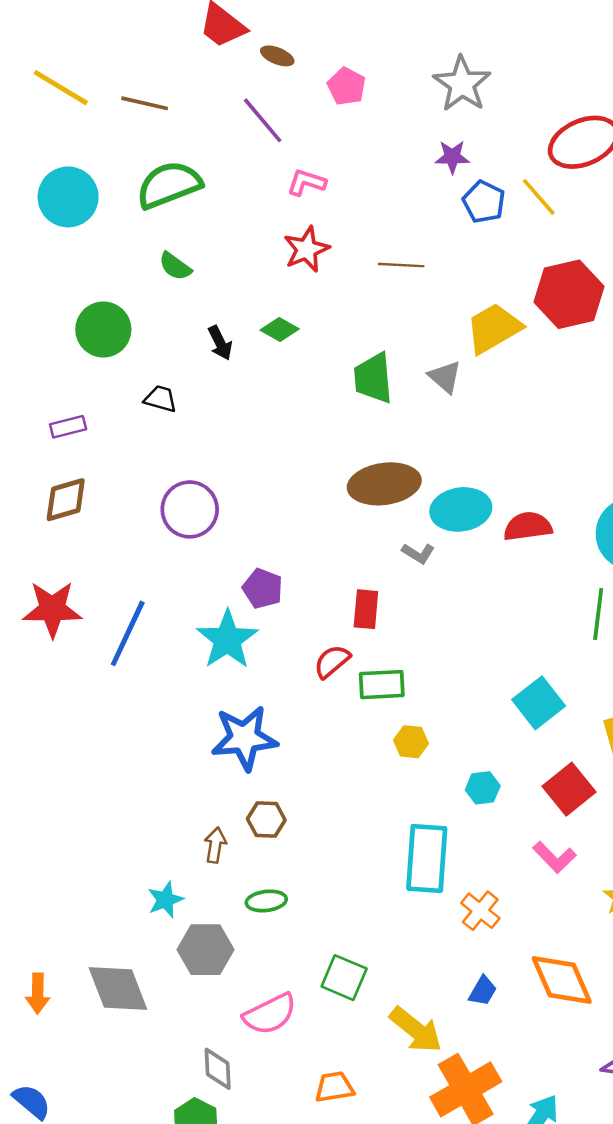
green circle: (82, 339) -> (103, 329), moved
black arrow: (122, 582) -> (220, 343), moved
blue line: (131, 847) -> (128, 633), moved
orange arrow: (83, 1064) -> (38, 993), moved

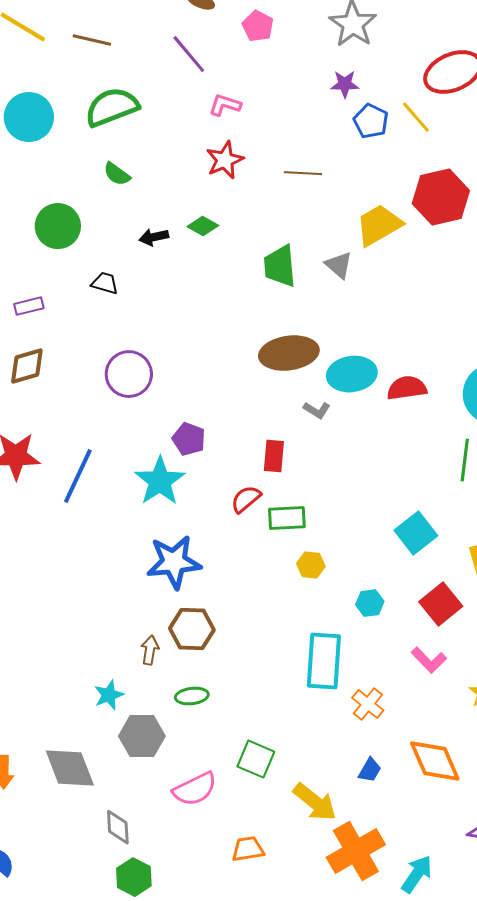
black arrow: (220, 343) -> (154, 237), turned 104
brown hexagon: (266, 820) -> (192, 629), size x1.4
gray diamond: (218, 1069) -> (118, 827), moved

...

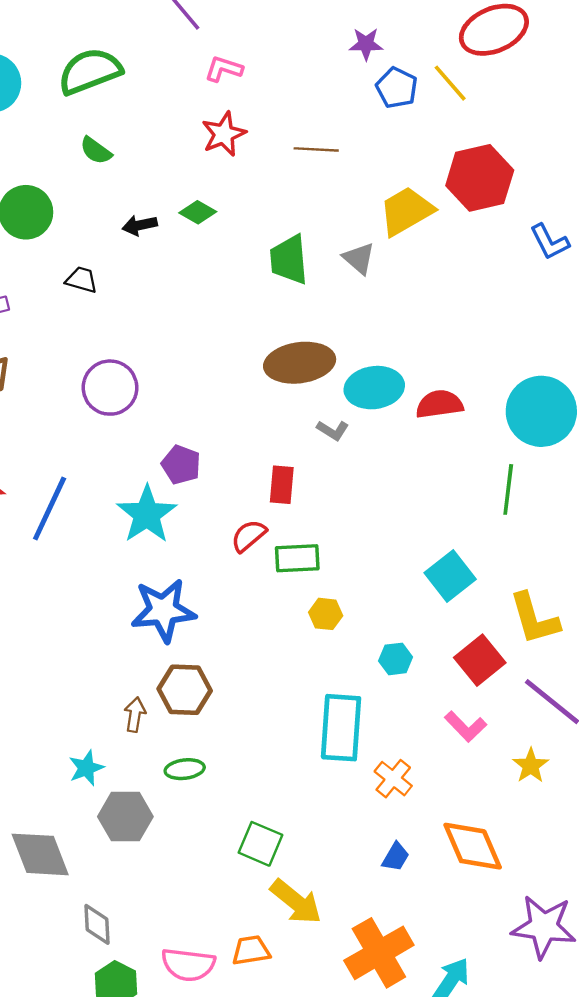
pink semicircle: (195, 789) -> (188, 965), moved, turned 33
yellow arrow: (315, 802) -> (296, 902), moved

* * *

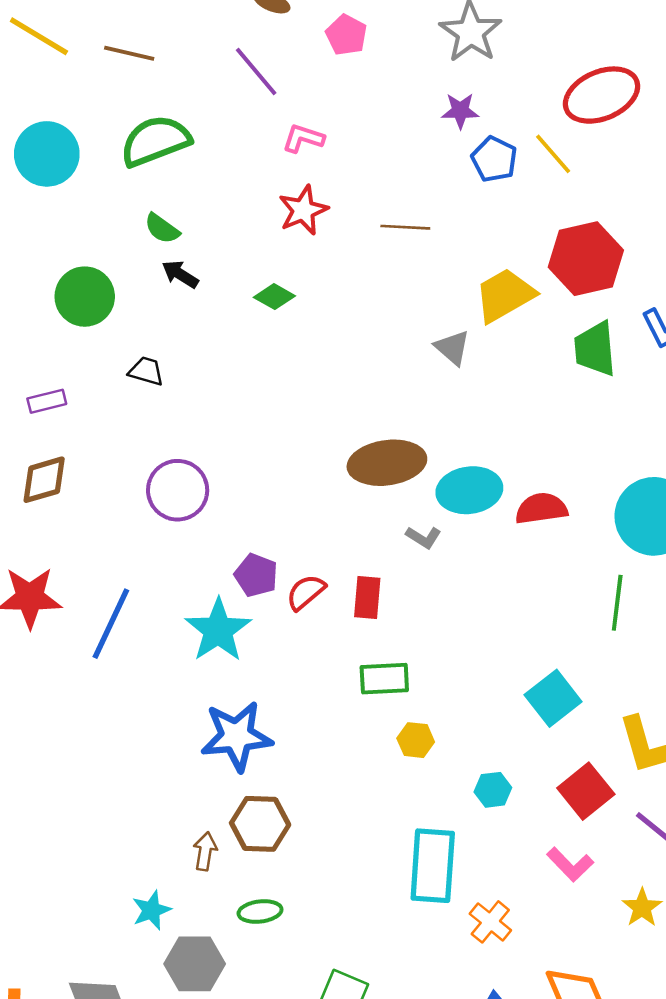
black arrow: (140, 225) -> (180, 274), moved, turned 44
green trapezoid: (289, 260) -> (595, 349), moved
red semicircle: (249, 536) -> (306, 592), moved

* What the exercise asks *
Give the lines above again exactly, from the one containing "orange arrow: (83, 1064) -> (38, 993), moved" to the one containing "gray diamond: (218, 1069)", both included, but leave out the pictures.

* Written response *
orange arrow: (83, 1064) -> (38, 993), moved

black arrow: (220, 343) -> (154, 237), turned 104
brown hexagon: (266, 820) -> (192, 629), size x1.4
gray diamond: (218, 1069) -> (118, 827), moved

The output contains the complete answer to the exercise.